→ **Data items**
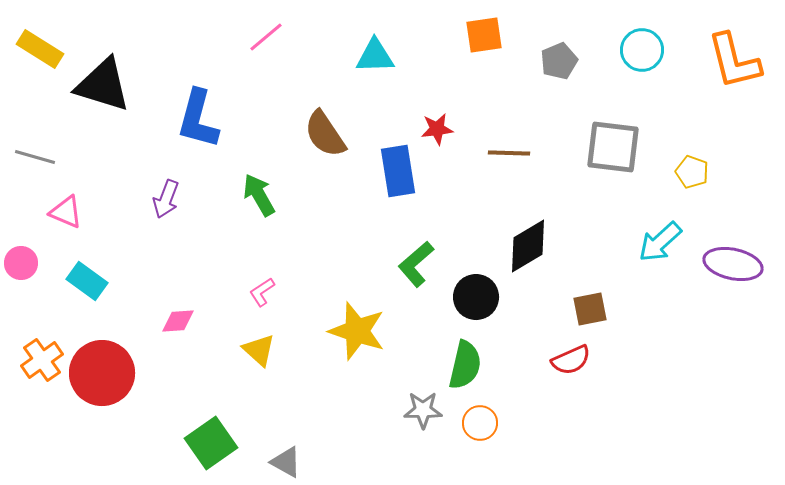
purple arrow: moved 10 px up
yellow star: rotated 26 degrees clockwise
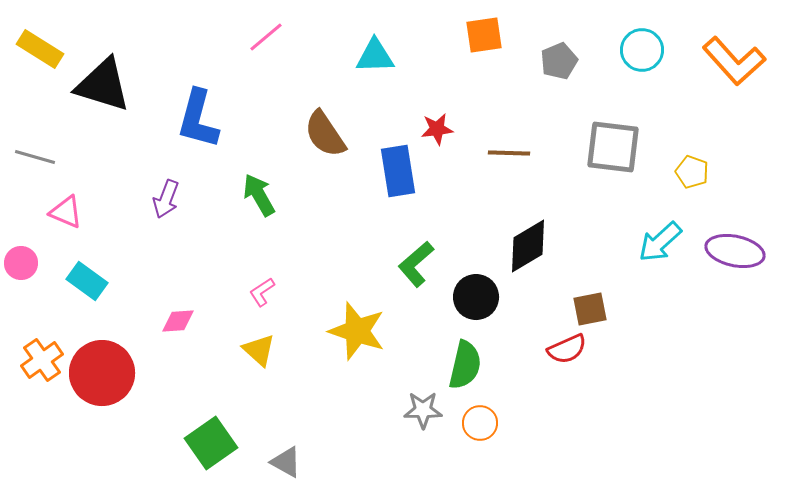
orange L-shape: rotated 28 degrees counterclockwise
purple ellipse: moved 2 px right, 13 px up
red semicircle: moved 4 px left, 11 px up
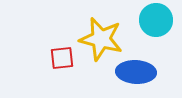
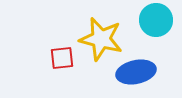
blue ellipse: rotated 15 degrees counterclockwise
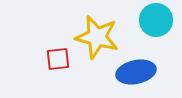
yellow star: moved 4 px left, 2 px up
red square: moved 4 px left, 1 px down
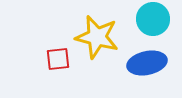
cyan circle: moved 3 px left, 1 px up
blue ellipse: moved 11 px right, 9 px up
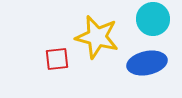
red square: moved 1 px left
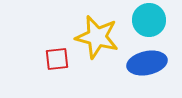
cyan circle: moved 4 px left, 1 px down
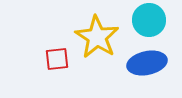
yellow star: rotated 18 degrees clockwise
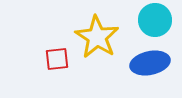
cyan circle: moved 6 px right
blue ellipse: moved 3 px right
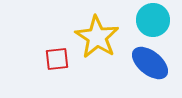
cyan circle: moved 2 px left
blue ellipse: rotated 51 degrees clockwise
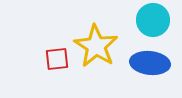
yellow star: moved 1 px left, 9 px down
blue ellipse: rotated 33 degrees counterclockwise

→ **Set task**
Substitute "green circle" for every occurrence of "cyan circle" in the rows above and reproduce them with nothing else changed. Leave the pictures out of your answer.

→ **Final answer**
purple arrow: moved 10 px up
yellow star: rotated 26 degrees clockwise
orange L-shape: rotated 28 degrees counterclockwise
purple ellipse: moved 2 px right, 13 px up
red semicircle: moved 4 px left, 11 px up
blue ellipse: rotated 15 degrees counterclockwise
yellow star: moved 4 px left, 2 px up
red square: moved 4 px left, 1 px down
green circle: moved 3 px left, 1 px up
blue ellipse: moved 11 px right, 9 px up
red square: moved 1 px left
green circle: moved 4 px left, 1 px down
yellow star: rotated 18 degrees clockwise
green circle: moved 6 px right
blue ellipse: moved 3 px right
green circle: moved 2 px left
blue ellipse: rotated 51 degrees clockwise
yellow star: moved 1 px left, 9 px down
blue ellipse: rotated 33 degrees counterclockwise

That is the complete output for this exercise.